Stored data:
┏━━

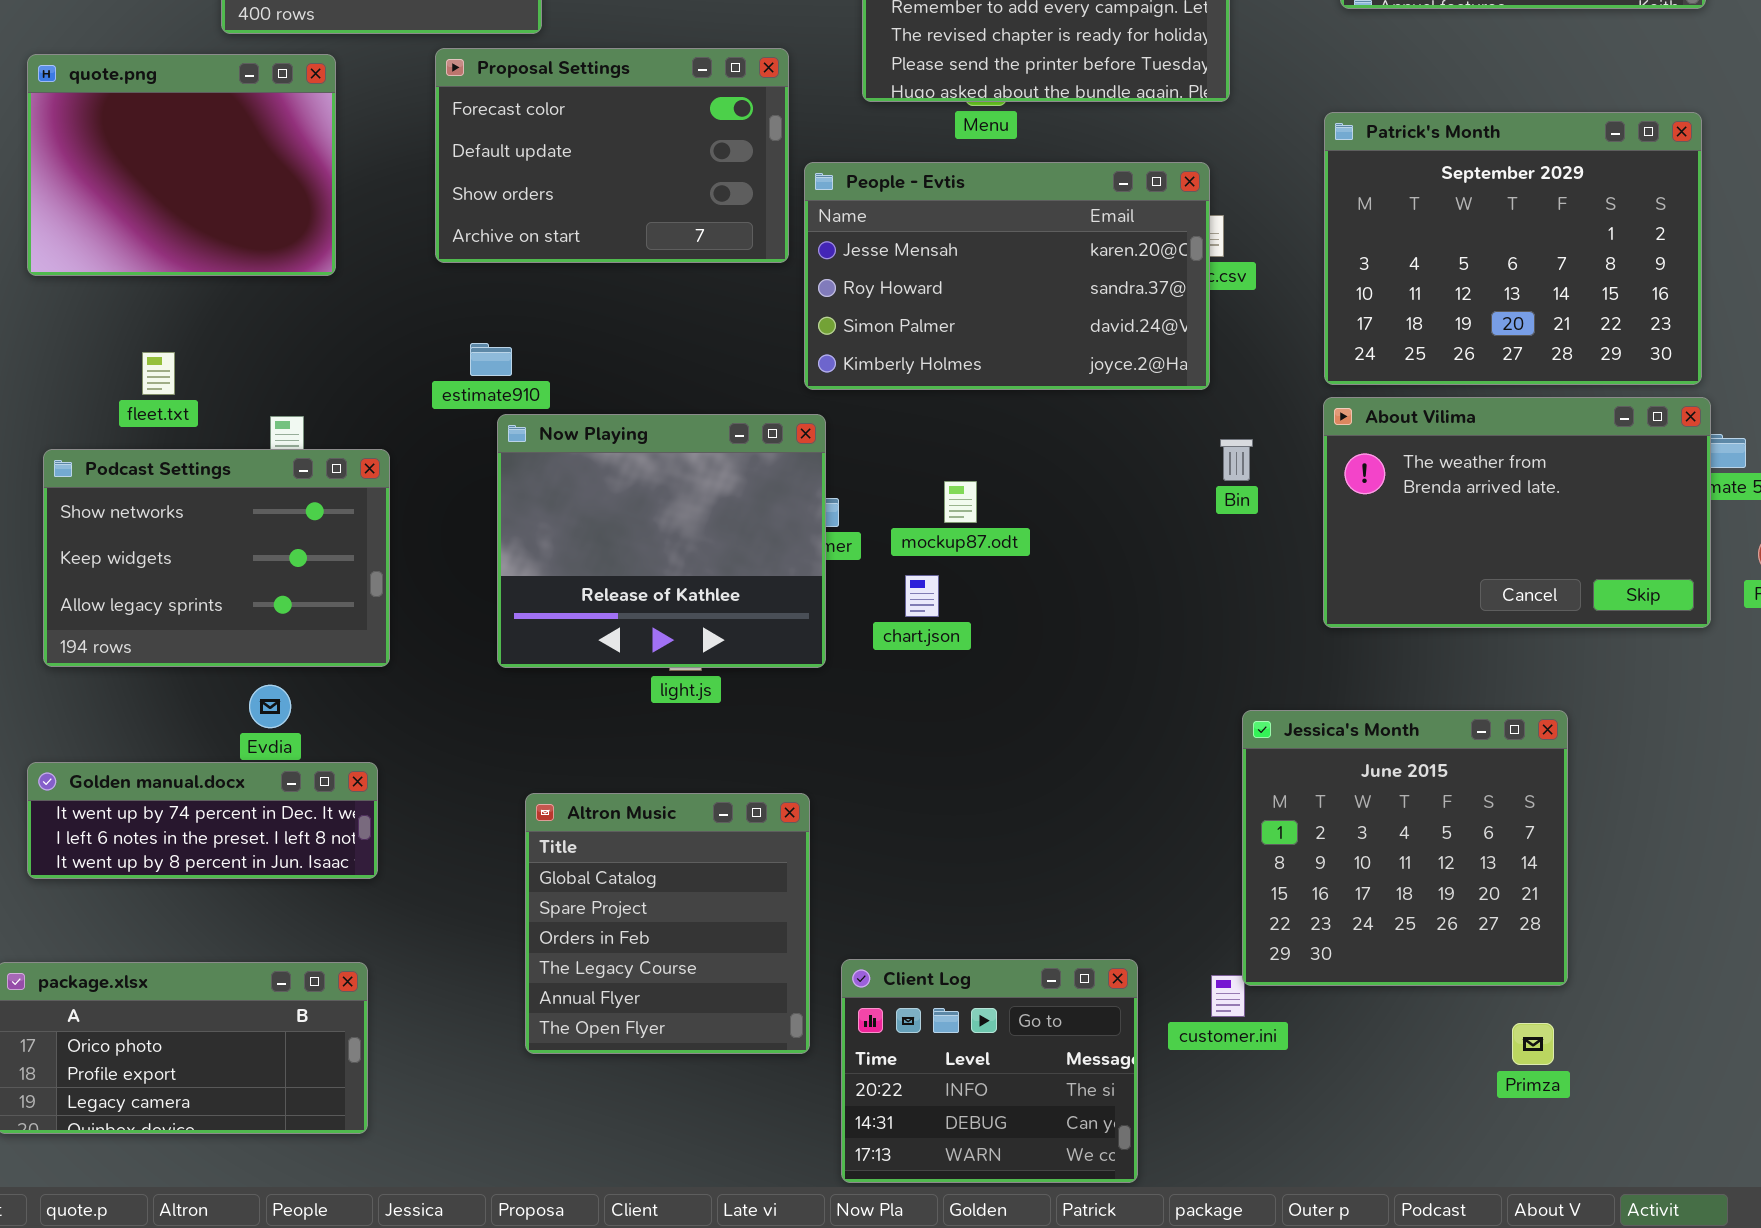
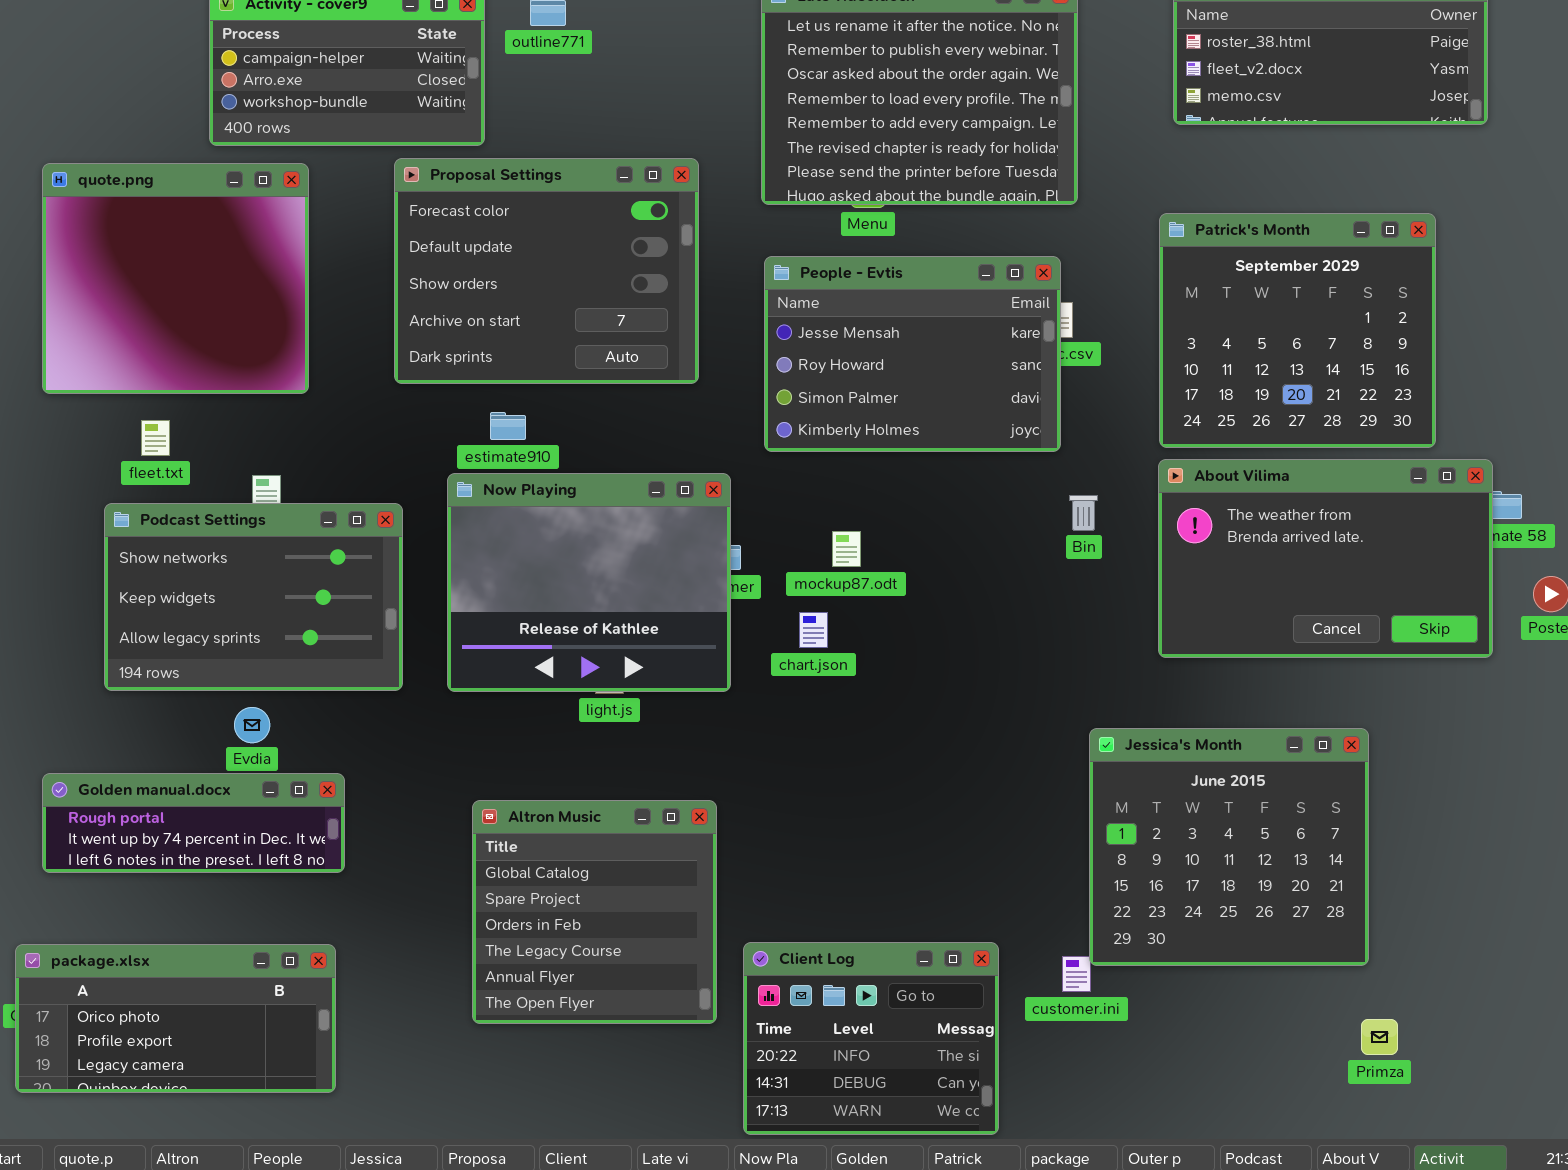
Proposal Settings: [435,48,789,263] -> [394,158,699,384], resized
quote.png: [27,54,336,276] -> [42,163,309,394], resized
Patrick's Month: [1324,112,1702,385] -> [1159,213,1436,448], resized
People - Evtis: [804,162,1210,390] -> [764,256,1061,452], resized
estimate910: [470,343,512,376] -> [490,412,526,440], moved
Podcast Settings: [43,449,390,667] -> [104,503,403,691], moved
Golden manual.docx: [27,762,378,879] -> [42,773,345,873], scrolled up 1 row
Primza: [1512,1023,1554,1065] -> [1361,1019,1398,1055], moved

┗━━

◆ Exercise description: Every line of the data should be transcribed exactly. Omit the images.

◆ Solved problem:
Proposal Settings: [435,48,789,263] -> [394,158,699,384], resized
quote.png: [27,54,336,276] -> [42,163,309,394], resized
Patrick's Month: [1324,112,1702,385] -> [1159,213,1436,448], resized
People - Evtis: [804,162,1210,390] -> [764,256,1061,452], resized
estimate910: [470,343,512,376] -> [490,412,526,440], moved
Podcast Settings: [43,449,390,667] -> [104,503,403,691], moved
Golden manual.docx: [27,762,378,879] -> [42,773,345,873], scrolled up 1 row
Primza: [1512,1023,1554,1065] -> [1361,1019,1398,1055], moved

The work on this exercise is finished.